AIM OF THE EXERCISE:
Extract every line of the material below word for word, leaving out the picture lines.

Source data
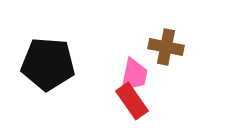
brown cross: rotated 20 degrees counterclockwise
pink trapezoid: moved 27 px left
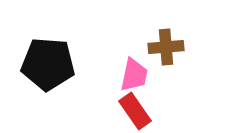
brown cross: rotated 16 degrees counterclockwise
red rectangle: moved 3 px right, 10 px down
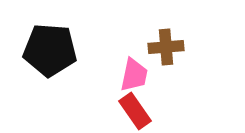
black pentagon: moved 2 px right, 14 px up
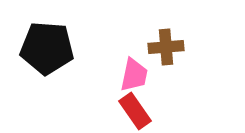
black pentagon: moved 3 px left, 2 px up
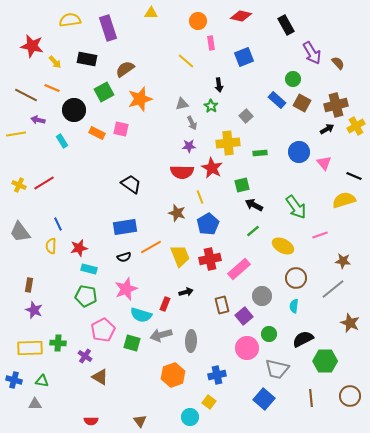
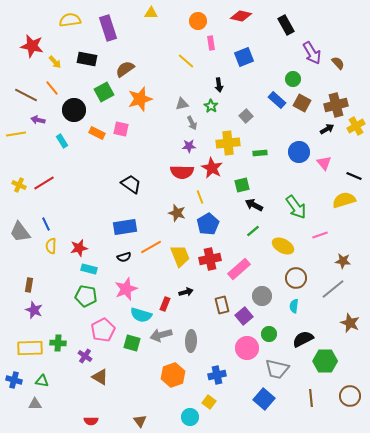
orange line at (52, 88): rotated 28 degrees clockwise
blue line at (58, 224): moved 12 px left
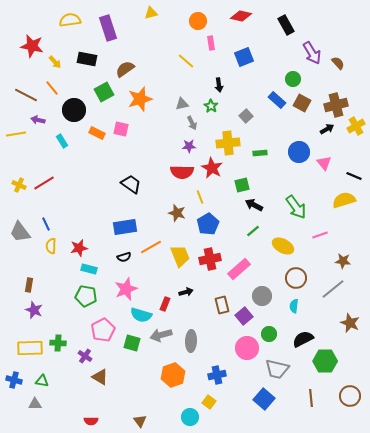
yellow triangle at (151, 13): rotated 16 degrees counterclockwise
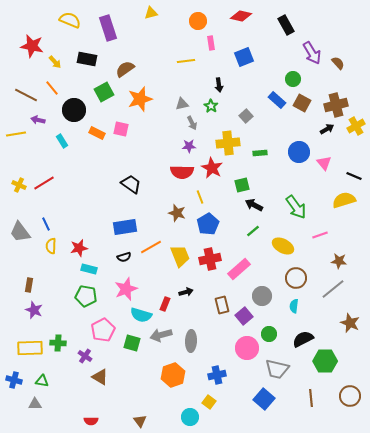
yellow semicircle at (70, 20): rotated 30 degrees clockwise
yellow line at (186, 61): rotated 48 degrees counterclockwise
brown star at (343, 261): moved 4 px left
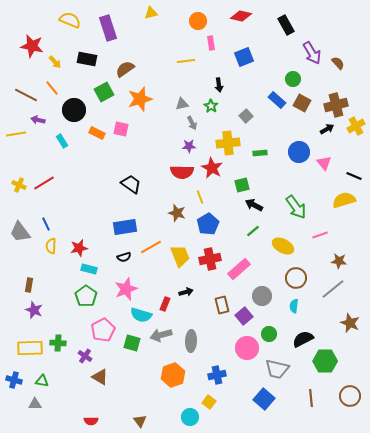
green pentagon at (86, 296): rotated 25 degrees clockwise
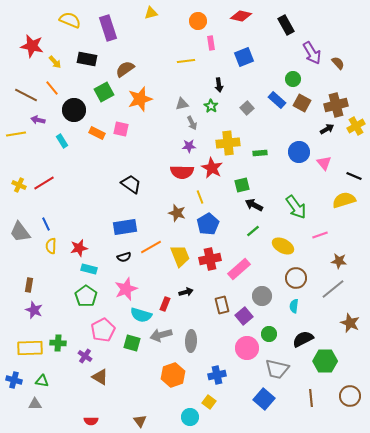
gray square at (246, 116): moved 1 px right, 8 px up
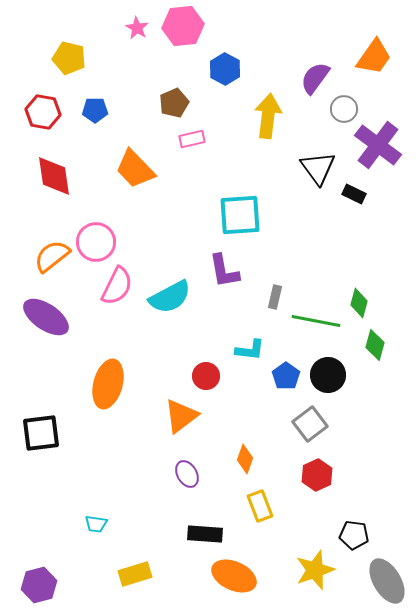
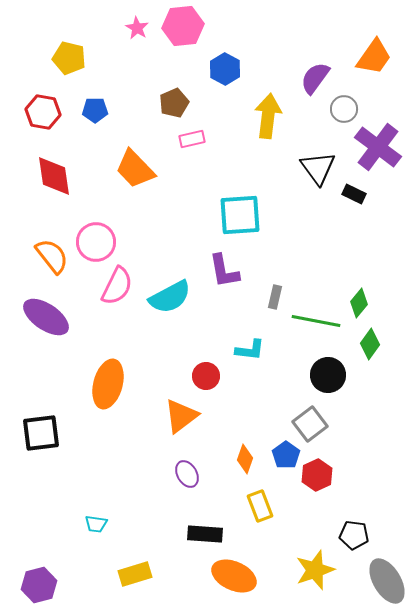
purple cross at (378, 145): moved 2 px down
orange semicircle at (52, 256): rotated 90 degrees clockwise
green diamond at (359, 303): rotated 24 degrees clockwise
green diamond at (375, 345): moved 5 px left, 1 px up; rotated 20 degrees clockwise
blue pentagon at (286, 376): moved 79 px down
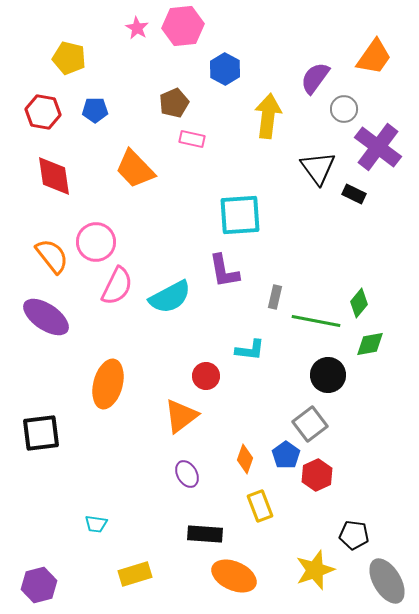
pink rectangle at (192, 139): rotated 25 degrees clockwise
green diamond at (370, 344): rotated 44 degrees clockwise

RESULT:
brown cross: rotated 20 degrees counterclockwise
pink trapezoid: moved 27 px left
brown cross: rotated 16 degrees counterclockwise
red rectangle: moved 3 px right, 10 px down
black pentagon: moved 2 px right, 14 px up
black pentagon: moved 3 px left, 2 px up
orange line at (52, 88): rotated 28 degrees clockwise
blue line at (58, 224): moved 12 px left
yellow triangle at (151, 13): rotated 16 degrees counterclockwise
yellow semicircle at (70, 20): rotated 30 degrees clockwise
yellow line at (186, 61): rotated 48 degrees counterclockwise
brown star at (343, 261): moved 4 px left
green pentagon at (86, 296): rotated 25 degrees clockwise
gray square at (246, 116): moved 1 px right, 8 px up
purple cross at (378, 145): moved 2 px down
orange semicircle at (52, 256): rotated 90 degrees clockwise
green diamond at (359, 303): rotated 24 degrees clockwise
green diamond at (375, 345): moved 5 px left, 1 px up; rotated 20 degrees clockwise
blue pentagon at (286, 376): moved 79 px down
pink rectangle at (192, 139): rotated 25 degrees clockwise
green diamond at (370, 344): rotated 44 degrees clockwise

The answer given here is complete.